◆ **COLLECTED MATERIAL**
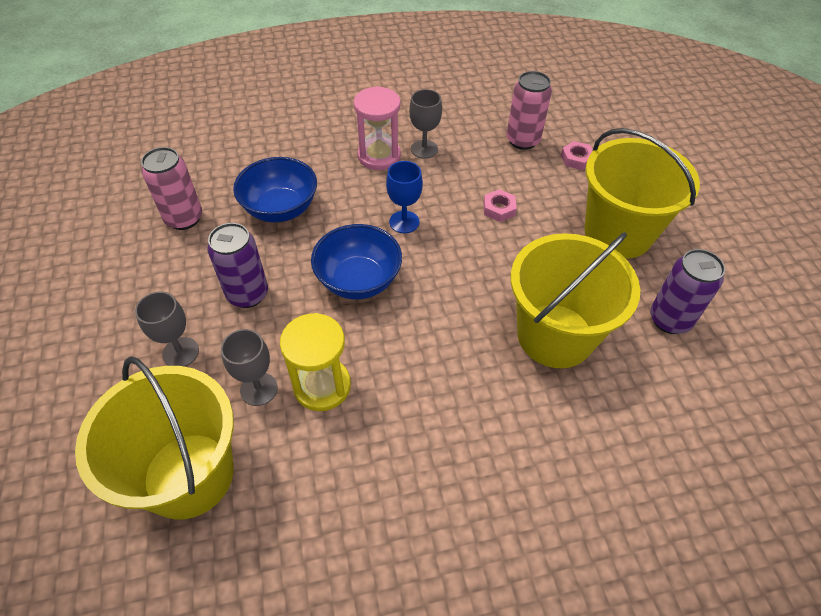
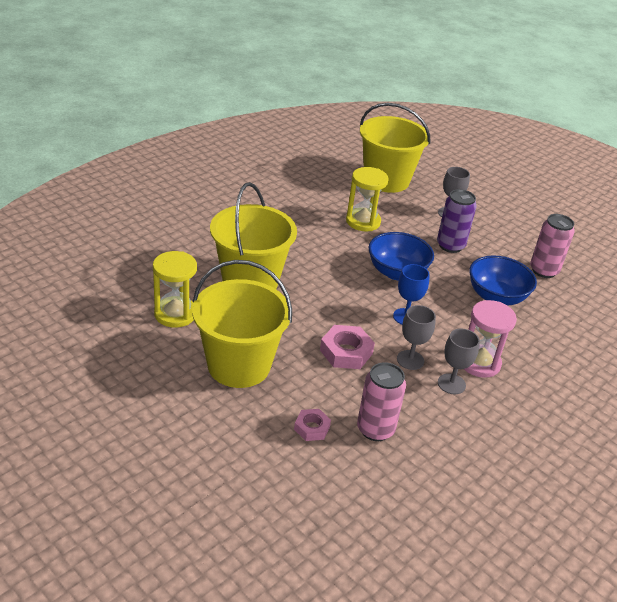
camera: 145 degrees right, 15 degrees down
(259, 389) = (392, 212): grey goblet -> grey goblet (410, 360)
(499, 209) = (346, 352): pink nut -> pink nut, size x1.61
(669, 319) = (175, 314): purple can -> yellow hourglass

◆ **WORK INSTRUCTIONS**
Return an exact copy of only the lines from the one with "(499, 209) = (346, 352): pink" through the end of the listing above, both included.

◆ **TASK SOLUTION**
(499, 209) = (346, 352): pink nut -> pink nut, size x1.61
(669, 319) = (175, 314): purple can -> yellow hourglass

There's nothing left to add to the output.